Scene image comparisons
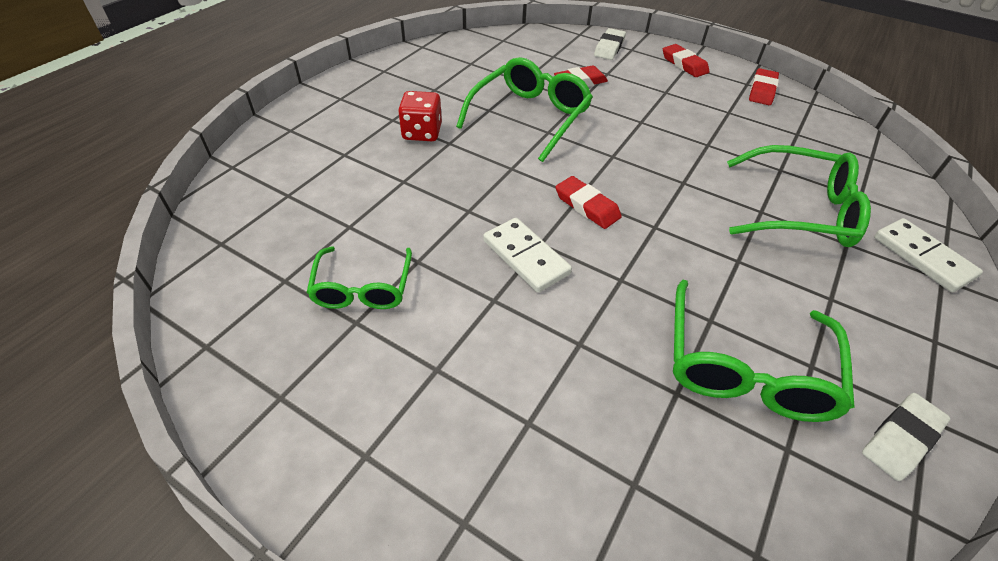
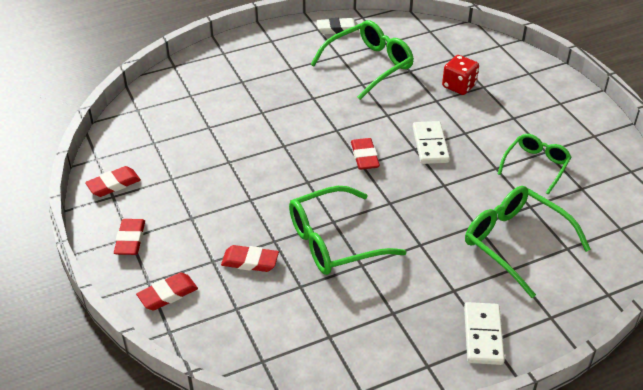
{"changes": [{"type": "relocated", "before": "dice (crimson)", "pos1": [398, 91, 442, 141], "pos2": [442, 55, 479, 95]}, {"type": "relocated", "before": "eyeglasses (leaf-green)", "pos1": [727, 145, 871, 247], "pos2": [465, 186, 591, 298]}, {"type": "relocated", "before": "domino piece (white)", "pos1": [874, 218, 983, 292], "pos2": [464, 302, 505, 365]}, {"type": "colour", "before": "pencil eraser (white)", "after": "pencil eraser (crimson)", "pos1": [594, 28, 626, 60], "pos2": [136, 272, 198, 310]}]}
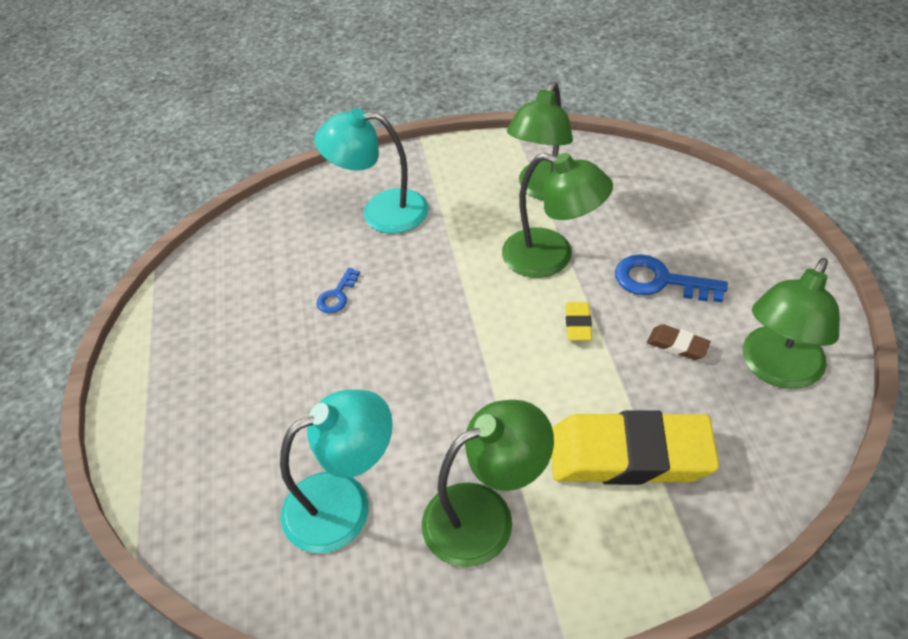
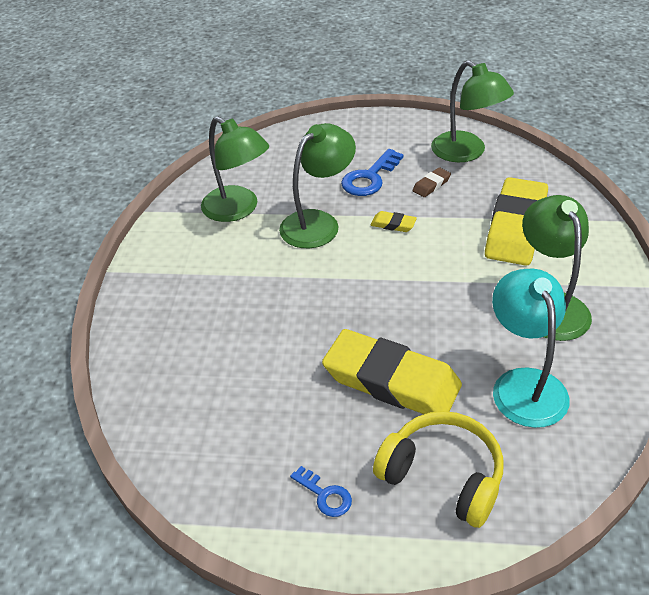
{"changes": [{"type": "missing", "before": "reading lamp (aqua)", "pos1": [315, 108, 429, 234]}, {"type": "appeared", "after": "pencil eraser (golden)", "pos2": [322, 329, 462, 414]}, {"type": "appeared", "after": "over-ear headphones (golden)", "pos2": [373, 411, 503, 528]}, {"type": "relocated", "before": "door key (cobalt)", "pos1": [317, 268, 360, 313], "pos2": [290, 466, 352, 517]}]}
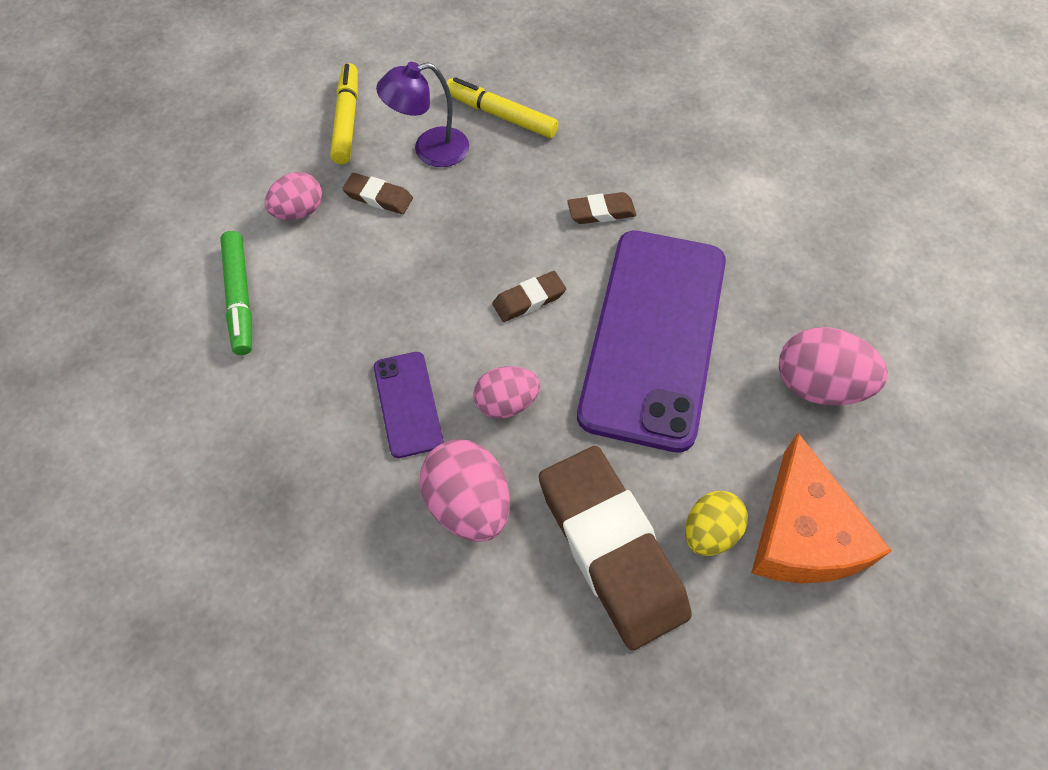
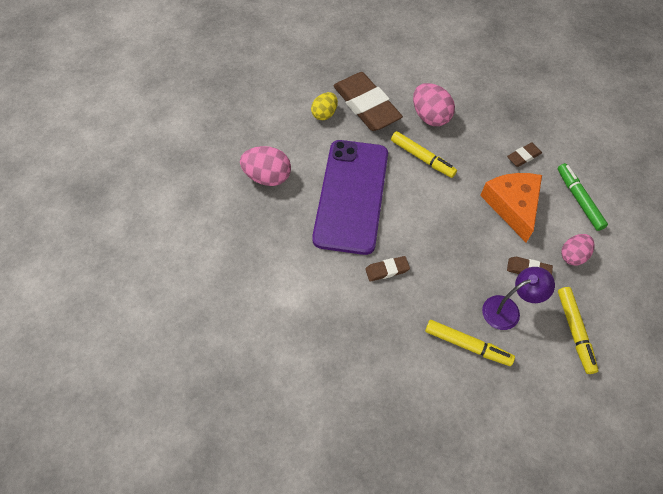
{"changes": [{"type": "missing", "before": "mobile phone (royal purple)", "pos1": [374, 352, 443, 458]}, {"type": "relocated", "before": "pencil eraser (russet)", "pos1": [492, 271, 566, 322], "pos2": [507, 143, 542, 167]}, {"type": "relocated", "before": "piece of cheese (bright orange)", "pos1": [751, 433, 892, 583], "pos2": [480, 173, 542, 242]}, {"type": "exchanged", "before": "egg shape (rosy)", "after": "marker pen (golden)", "pos1": [473, 366, 540, 419], "pos2": [391, 131, 457, 178]}]}
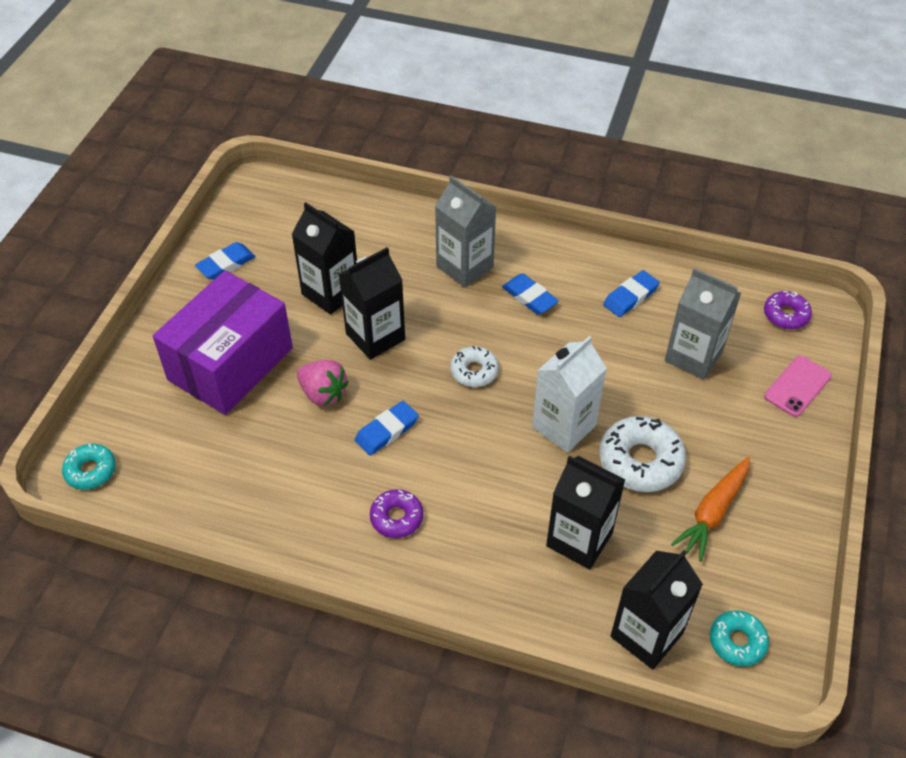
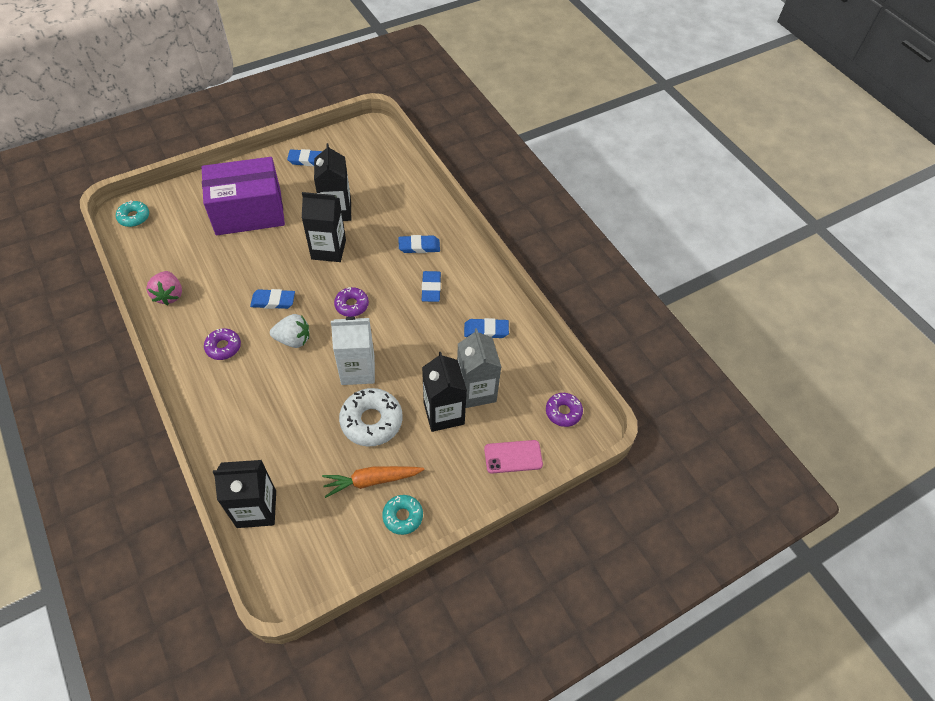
{"changes": [{"type": "appeared", "after": "strawberry (white)", "pos2": [270, 314, 309, 348]}, {"type": "relocated", "before": "strawberry (rosy)", "pos1": [297, 360, 348, 406], "pos2": [146, 271, 182, 305]}, {"type": "relocated", "before": "carton (ebony)", "pos1": [546, 456, 626, 569], "pos2": [422, 352, 467, 432]}, {"type": "relocated", "before": "doughnut (aqua)", "pos1": [710, 610, 769, 666], "pos2": [382, 495, 423, 535]}, {"type": "exchanged", "before": "carton (grey)", "after": "pencil eraser (cobalt)", "pos1": [435, 175, 496, 288], "pos2": [398, 235, 440, 253]}, {"type": "colour", "before": "doughnut (white)", "after": "doughnut (royal purple)", "pos1": [450, 346, 499, 387], "pos2": [334, 287, 369, 317]}]}
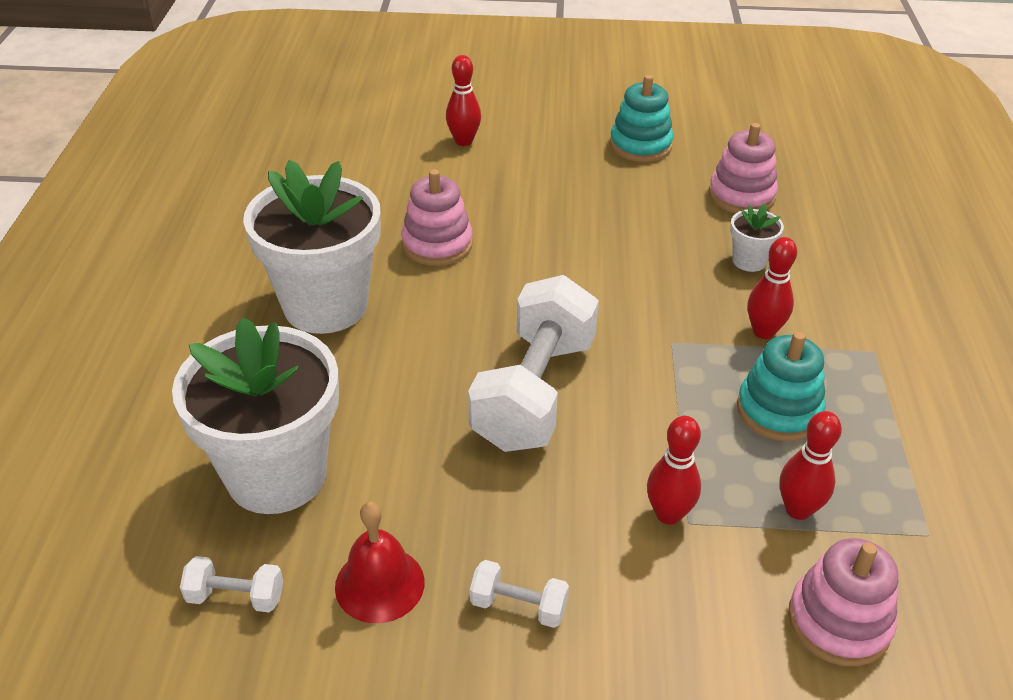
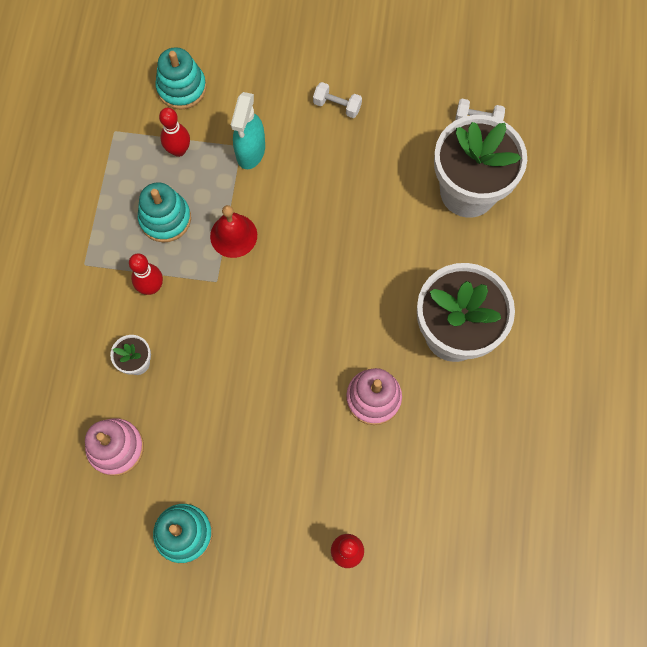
{"changes": [{"type": "missing", "before": "free weight (white)", "pos1": [468, 275, 599, 452]}, {"type": "relocated", "before": "school bell (crimson)", "pos1": [335, 502, 425, 623], "pos2": [210, 205, 257, 258]}, {"type": "exchanged", "before": "skittle (crimson)", "after": "spray cleaner (aqua)", "pos1": [647, 416, 701, 525], "pos2": [231, 92, 265, 169]}, {"type": "colour", "before": "stacking rings (rosy)", "after": "stacking rings (aqua)", "pos1": [788, 538, 898, 666], "pos2": [155, 47, 207, 110]}]}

#### Work task
Write out every line of the data that holds the word "cobalt".

#### Output for this exercise
{"changes": [{"type": "missing", "before": "reading lamp (aqua)", "pos1": [315, 108, 429, 234]}, {"type": "appeared", "after": "pencil eraser (golden)", "pos2": [322, 329, 462, 414]}, {"type": "appeared", "after": "over-ear headphones (golden)", "pos2": [373, 411, 503, 528]}, {"type": "relocated", "before": "door key (cobalt)", "pos1": [317, 268, 360, 313], "pos2": [290, 466, 352, 517]}]}
{"changes": [{"type": "appeared", "after": "strawberry (white)", "pos2": [270, 314, 309, 348]}, {"type": "relocated", "before": "strawberry (rosy)", "pos1": [297, 360, 348, 406], "pos2": [146, 271, 182, 305]}, {"type": "relocated", "before": "carton (ebony)", "pos1": [546, 456, 626, 569], "pos2": [422, 352, 467, 432]}, {"type": "relocated", "before": "doughnut (aqua)", "pos1": [710, 610, 769, 666], "pos2": [382, 495, 423, 535]}, {"type": "exchanged", "before": "carton (grey)", "after": "pencil eraser (cobalt)", "pos1": [435, 175, 496, 288], "pos2": [398, 235, 440, 253]}, {"type": "colour", "before": "doughnut (white)", "after": "doughnut (royal purple)", "pos1": [450, 346, 499, 387], "pos2": [334, 287, 369, 317]}]}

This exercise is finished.